** DATA UNDER STUDY follows **
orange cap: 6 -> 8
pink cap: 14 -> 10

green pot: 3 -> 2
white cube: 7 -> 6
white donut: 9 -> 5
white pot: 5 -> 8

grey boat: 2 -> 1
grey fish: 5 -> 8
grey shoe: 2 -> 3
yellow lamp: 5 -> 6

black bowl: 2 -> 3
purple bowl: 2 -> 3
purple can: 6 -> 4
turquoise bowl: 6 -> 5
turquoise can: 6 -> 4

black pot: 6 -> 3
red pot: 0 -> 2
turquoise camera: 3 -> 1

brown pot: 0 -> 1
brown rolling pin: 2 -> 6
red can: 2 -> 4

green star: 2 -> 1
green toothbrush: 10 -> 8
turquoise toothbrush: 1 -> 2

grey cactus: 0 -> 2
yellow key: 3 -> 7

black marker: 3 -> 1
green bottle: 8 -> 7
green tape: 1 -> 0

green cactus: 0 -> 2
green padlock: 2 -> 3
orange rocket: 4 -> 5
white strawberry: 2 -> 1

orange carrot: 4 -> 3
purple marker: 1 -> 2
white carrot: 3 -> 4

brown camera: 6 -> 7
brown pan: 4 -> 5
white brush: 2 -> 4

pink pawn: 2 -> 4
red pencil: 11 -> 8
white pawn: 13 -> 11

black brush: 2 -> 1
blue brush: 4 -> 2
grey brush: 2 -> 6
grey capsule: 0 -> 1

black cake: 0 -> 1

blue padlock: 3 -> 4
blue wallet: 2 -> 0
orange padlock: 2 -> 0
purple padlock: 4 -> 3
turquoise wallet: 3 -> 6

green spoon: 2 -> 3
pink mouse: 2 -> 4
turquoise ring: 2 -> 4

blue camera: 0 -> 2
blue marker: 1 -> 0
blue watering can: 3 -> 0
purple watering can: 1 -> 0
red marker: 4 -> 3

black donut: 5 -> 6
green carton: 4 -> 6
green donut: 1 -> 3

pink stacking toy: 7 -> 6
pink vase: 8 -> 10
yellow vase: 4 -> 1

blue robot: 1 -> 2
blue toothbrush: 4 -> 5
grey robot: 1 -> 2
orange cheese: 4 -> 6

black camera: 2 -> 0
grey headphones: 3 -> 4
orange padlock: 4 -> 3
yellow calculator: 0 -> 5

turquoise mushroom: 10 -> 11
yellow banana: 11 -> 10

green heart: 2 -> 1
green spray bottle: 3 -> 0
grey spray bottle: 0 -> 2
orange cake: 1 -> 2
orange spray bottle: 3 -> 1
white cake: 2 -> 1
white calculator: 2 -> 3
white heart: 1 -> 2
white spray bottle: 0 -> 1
** End of DATA UNDER STUDY **
▸ TASK GOAL: Once you have counted the lines of the records that contain the word "spray", give the count and nothing else.

▸ RESPONSE TO THE EXERCISE: 4